● **WORK TO BE COMPLETED**:
What number of lines in the data below contain the string "tape"? Answer with that number alone.

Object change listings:
--- START ---

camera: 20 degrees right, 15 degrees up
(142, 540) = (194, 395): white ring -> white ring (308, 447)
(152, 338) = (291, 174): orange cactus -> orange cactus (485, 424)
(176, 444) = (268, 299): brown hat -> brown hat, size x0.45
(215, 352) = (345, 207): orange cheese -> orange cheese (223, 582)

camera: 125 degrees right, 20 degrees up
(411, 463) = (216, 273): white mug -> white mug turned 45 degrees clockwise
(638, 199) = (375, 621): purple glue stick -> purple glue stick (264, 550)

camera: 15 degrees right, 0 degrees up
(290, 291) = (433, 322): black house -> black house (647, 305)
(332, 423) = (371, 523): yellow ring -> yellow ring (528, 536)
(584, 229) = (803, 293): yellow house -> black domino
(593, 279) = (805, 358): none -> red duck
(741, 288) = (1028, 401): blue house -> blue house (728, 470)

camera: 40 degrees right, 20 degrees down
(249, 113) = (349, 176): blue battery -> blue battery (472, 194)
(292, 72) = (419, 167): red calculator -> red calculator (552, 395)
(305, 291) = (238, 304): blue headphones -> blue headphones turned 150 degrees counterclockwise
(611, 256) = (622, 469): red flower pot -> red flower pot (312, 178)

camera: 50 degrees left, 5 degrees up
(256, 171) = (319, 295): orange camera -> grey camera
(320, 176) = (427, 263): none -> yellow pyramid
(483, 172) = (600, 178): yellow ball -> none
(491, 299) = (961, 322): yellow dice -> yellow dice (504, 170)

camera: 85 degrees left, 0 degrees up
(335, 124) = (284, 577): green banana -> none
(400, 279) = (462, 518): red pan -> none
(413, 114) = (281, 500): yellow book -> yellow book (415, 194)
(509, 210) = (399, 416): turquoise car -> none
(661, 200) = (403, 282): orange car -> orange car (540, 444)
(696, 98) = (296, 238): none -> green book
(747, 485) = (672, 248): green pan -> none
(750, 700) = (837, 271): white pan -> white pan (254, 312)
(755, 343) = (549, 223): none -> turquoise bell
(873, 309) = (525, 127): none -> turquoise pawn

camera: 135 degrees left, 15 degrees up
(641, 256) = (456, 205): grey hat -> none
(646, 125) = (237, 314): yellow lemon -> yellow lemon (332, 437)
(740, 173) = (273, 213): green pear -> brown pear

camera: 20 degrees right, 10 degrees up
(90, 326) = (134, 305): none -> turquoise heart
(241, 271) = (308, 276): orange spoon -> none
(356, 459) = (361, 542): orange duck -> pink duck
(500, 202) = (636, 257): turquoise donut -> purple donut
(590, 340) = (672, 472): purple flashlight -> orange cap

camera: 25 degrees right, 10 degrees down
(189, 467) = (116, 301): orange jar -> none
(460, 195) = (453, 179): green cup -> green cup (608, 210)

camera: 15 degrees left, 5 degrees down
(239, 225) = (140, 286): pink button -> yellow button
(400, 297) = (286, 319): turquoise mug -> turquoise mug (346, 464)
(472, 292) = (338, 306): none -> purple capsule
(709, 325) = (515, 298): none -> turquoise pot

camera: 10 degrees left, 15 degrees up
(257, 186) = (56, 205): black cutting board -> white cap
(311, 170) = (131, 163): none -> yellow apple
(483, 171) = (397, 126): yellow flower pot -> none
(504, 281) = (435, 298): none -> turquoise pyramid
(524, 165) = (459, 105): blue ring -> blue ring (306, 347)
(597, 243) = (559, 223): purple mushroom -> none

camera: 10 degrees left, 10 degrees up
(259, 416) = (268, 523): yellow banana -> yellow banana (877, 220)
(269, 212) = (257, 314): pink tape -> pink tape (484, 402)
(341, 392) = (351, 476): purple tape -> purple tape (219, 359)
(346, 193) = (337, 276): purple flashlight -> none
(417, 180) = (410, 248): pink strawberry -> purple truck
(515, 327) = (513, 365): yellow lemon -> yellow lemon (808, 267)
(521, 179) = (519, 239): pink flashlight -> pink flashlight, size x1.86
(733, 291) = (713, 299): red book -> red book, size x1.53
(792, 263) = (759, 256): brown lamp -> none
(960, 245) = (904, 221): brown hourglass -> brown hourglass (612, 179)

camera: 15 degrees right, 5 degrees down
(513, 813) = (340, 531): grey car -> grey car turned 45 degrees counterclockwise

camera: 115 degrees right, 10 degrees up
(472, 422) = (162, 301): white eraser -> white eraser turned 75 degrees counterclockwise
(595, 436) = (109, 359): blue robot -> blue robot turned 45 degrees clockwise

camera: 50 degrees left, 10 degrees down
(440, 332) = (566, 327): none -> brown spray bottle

--- END ---

● **TASK SOLUTION**:
2